*EXERCISE DESCRIPTION*
Only one stretch of the data below should be repeated: the lines from the line containing "black line: moved 2 px right, 2 px down" through the line containing "black arrow: rotated 57 degrees clockwise", inclusive, exactly as they are.

*DATA TO USE*
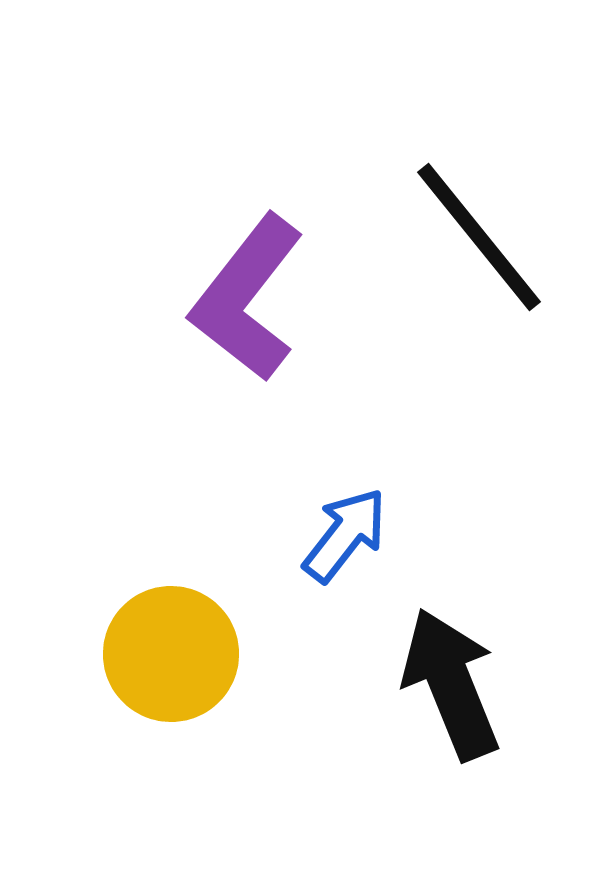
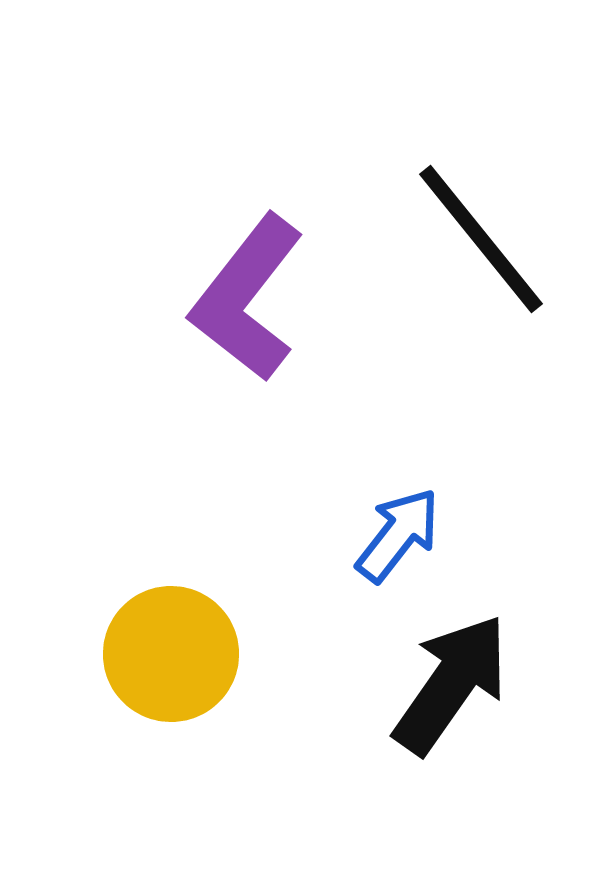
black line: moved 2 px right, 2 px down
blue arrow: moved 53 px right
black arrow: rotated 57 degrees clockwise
* * *
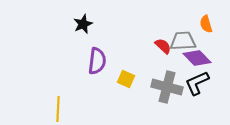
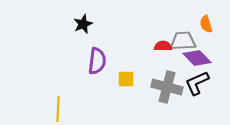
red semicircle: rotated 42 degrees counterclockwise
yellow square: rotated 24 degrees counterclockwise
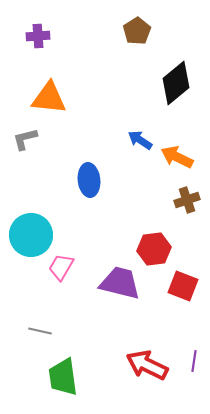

*OUTPUT OF THE EXERCISE*
black line: moved 2 px right, 2 px down
blue arrow: moved 53 px right
black arrow: rotated 57 degrees clockwise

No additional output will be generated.